TO DO -
Report back every line from the entries below in which the word "left" occurs.
-------- RECORDS TO USE
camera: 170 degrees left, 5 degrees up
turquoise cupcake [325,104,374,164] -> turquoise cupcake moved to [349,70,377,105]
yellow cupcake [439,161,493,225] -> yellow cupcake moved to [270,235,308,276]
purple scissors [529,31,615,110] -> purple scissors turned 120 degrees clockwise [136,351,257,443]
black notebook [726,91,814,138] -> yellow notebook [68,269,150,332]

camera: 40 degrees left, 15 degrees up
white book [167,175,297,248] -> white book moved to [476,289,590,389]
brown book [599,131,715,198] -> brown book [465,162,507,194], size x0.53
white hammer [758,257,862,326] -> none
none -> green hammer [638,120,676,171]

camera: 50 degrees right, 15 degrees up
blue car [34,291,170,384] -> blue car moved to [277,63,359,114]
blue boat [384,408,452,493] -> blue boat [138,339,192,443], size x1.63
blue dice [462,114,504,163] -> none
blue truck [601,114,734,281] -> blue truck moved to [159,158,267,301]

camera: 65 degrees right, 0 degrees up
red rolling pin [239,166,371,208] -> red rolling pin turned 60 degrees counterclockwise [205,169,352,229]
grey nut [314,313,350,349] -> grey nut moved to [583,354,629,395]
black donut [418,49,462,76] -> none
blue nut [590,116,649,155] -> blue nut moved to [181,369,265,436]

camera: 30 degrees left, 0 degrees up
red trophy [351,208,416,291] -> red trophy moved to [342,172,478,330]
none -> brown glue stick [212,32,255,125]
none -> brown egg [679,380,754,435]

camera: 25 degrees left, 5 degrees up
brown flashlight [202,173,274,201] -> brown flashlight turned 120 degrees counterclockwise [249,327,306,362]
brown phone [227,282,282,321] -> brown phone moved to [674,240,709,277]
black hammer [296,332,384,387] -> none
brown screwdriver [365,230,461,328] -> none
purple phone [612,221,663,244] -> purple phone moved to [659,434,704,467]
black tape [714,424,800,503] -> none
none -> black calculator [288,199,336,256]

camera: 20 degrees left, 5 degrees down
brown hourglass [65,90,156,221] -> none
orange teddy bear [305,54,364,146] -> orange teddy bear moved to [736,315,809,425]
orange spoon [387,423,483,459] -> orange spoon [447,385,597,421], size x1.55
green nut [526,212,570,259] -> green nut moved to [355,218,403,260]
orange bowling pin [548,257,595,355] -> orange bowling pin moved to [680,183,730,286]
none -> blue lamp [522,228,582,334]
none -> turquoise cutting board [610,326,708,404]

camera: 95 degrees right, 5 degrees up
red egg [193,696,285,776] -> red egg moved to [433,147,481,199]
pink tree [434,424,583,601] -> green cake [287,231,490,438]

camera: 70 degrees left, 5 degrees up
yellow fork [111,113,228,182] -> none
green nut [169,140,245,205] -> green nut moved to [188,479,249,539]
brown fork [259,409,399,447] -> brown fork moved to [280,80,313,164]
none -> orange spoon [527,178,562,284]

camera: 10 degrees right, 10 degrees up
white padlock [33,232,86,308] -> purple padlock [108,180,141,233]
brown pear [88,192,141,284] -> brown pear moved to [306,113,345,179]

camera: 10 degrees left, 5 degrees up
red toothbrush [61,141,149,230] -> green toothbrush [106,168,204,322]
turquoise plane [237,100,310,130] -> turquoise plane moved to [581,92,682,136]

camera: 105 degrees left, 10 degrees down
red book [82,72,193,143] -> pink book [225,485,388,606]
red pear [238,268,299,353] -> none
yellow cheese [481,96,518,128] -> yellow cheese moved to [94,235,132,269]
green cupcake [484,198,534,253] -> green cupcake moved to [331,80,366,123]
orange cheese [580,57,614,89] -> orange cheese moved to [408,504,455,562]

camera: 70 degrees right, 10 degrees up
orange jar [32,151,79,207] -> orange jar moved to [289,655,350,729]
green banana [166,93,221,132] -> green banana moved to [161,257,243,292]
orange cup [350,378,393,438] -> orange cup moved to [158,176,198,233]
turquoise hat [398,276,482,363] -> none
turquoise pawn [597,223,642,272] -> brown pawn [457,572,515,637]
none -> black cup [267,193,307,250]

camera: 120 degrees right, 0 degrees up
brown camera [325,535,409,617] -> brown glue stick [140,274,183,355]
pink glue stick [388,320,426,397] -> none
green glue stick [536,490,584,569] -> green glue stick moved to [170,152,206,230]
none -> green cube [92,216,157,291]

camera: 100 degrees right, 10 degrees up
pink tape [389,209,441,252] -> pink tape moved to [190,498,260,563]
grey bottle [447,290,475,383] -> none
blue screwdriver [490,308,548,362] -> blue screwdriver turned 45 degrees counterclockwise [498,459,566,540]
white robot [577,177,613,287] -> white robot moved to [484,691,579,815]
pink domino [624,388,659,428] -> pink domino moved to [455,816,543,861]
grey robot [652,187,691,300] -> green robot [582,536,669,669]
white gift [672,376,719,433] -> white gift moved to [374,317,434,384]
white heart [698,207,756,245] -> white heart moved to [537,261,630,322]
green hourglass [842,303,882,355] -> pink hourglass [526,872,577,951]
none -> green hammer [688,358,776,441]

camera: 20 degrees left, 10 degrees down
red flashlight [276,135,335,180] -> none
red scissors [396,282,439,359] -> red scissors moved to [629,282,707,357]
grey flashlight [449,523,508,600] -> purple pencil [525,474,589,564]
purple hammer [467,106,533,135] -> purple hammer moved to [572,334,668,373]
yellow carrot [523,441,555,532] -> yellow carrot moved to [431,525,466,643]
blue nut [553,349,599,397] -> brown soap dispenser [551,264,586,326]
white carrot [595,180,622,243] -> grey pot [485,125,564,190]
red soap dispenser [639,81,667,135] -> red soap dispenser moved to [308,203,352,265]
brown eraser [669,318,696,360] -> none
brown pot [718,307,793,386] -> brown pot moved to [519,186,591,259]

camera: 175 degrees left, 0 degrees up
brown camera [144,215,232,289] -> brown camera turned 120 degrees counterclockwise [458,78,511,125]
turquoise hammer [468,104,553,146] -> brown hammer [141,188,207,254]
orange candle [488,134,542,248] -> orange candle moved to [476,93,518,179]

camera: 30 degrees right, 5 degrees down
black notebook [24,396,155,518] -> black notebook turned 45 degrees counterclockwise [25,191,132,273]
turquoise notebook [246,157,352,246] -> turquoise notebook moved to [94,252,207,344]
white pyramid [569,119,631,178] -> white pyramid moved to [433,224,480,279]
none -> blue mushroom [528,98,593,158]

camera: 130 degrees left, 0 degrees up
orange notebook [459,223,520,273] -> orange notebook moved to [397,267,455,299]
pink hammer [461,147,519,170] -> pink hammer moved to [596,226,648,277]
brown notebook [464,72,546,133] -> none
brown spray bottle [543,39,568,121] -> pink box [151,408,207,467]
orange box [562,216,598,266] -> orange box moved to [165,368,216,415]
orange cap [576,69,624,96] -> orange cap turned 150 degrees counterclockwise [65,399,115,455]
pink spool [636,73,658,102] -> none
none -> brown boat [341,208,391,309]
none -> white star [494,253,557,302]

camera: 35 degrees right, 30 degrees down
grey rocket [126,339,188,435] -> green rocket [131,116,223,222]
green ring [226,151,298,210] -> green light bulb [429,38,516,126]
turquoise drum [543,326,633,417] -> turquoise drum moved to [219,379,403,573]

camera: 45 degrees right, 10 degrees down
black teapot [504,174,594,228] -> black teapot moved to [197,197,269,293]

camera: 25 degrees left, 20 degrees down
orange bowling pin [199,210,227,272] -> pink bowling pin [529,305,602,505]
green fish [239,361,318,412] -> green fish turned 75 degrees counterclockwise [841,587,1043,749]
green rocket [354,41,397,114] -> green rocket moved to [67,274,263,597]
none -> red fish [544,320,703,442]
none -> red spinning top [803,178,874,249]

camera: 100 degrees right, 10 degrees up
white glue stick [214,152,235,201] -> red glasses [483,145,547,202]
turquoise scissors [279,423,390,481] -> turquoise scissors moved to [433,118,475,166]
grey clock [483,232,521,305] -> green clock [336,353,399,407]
----------------
ANSWER BOX -
camera: 170 degrees left, 5 degrees up
camera: 40 degrees left, 15 degrees up
camera: 30 degrees left, 0 degrees up
camera: 25 degrees left, 5 degrees up
camera: 20 degrees left, 5 degrees down
camera: 70 degrees left, 5 degrees up
camera: 10 degrees left, 5 degrees up
camera: 105 degrees left, 10 degrees down
camera: 20 degrees left, 10 degrees down
camera: 175 degrees left, 0 degrees up
camera: 130 degrees left, 0 degrees up
camera: 25 degrees left, 20 degrees down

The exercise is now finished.